Work to be completed
Only the lines running from the one with "D3: LED (A N_14, K" to the end of the listing should be returned, each exactly as it appears, with both ends kept.

Supplied records
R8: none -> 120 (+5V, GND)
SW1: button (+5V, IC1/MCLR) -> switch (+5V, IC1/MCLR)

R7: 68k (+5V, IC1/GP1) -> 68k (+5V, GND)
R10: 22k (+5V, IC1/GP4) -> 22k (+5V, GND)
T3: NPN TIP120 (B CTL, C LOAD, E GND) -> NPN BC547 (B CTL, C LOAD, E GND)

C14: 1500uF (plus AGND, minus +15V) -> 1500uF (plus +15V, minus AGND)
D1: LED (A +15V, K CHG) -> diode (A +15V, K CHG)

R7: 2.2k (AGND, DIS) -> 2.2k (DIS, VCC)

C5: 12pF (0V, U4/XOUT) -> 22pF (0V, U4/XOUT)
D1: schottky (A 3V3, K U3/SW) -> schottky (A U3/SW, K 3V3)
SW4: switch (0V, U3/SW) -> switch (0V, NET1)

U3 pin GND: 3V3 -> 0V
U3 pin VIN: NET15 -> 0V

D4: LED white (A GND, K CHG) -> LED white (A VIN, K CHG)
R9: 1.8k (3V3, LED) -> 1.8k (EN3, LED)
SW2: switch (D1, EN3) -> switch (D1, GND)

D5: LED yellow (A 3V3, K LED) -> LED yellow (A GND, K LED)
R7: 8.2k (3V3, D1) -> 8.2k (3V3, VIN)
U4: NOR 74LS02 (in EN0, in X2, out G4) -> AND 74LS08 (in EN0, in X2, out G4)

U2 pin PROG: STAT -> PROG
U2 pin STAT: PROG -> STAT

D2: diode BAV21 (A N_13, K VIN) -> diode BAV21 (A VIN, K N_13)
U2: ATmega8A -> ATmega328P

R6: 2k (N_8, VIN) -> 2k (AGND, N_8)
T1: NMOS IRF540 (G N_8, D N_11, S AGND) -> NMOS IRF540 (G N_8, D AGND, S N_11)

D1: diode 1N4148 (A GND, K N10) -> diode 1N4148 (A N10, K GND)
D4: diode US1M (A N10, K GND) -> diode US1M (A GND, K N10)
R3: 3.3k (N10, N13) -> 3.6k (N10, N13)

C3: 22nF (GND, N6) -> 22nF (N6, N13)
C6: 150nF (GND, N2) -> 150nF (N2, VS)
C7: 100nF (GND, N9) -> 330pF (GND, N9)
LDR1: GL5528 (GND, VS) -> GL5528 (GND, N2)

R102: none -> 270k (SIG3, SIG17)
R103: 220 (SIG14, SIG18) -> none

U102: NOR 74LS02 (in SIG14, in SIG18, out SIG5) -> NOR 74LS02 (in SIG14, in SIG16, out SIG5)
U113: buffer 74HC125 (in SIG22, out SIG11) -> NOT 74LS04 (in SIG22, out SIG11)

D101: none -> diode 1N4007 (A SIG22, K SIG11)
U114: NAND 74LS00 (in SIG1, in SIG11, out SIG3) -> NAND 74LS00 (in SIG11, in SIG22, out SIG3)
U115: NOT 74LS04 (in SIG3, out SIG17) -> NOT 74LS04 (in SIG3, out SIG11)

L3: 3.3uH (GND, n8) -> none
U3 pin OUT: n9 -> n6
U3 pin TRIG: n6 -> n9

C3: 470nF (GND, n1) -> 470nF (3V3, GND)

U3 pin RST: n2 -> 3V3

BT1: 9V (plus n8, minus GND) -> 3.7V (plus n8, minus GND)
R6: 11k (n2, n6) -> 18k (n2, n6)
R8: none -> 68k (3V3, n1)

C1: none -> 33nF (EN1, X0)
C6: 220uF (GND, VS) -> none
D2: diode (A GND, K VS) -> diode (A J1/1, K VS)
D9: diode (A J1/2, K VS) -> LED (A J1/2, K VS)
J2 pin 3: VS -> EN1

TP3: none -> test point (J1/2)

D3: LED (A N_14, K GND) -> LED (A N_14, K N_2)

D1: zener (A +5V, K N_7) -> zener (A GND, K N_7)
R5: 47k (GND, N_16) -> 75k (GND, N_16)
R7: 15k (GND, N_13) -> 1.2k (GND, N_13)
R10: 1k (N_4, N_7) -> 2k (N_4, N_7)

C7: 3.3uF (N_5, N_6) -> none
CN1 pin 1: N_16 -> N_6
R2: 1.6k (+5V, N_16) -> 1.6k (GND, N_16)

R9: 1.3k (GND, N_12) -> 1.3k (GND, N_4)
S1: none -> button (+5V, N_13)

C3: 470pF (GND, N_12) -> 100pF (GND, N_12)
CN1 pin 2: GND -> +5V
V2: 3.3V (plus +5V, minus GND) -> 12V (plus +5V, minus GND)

Task answer
D3: LED (A N_14, K GND) -> LED (A N_14, K N_2)

D1: zener (A +5V, K N_7) -> zener (A GND, K N_7)
R5: 47k (GND, N_16) -> 75k (GND, N_16)
R7: 15k (GND, N_13) -> 1.2k (GND, N_13)
R10: 1k (N_4, N_7) -> 2k (N_4, N_7)

C7: 3.3uF (N_5, N_6) -> none
CN1 pin 1: N_16 -> N_6
R2: 1.6k (+5V, N_16) -> 1.6k (GND, N_16)

R9: 1.3k (GND, N_12) -> 1.3k (GND, N_4)
S1: none -> button (+5V, N_13)

C3: 470pF (GND, N_12) -> 100pF (GND, N_12)
CN1 pin 2: GND -> +5V
V2: 3.3V (plus +5V, minus GND) -> 12V (plus +5V, minus GND)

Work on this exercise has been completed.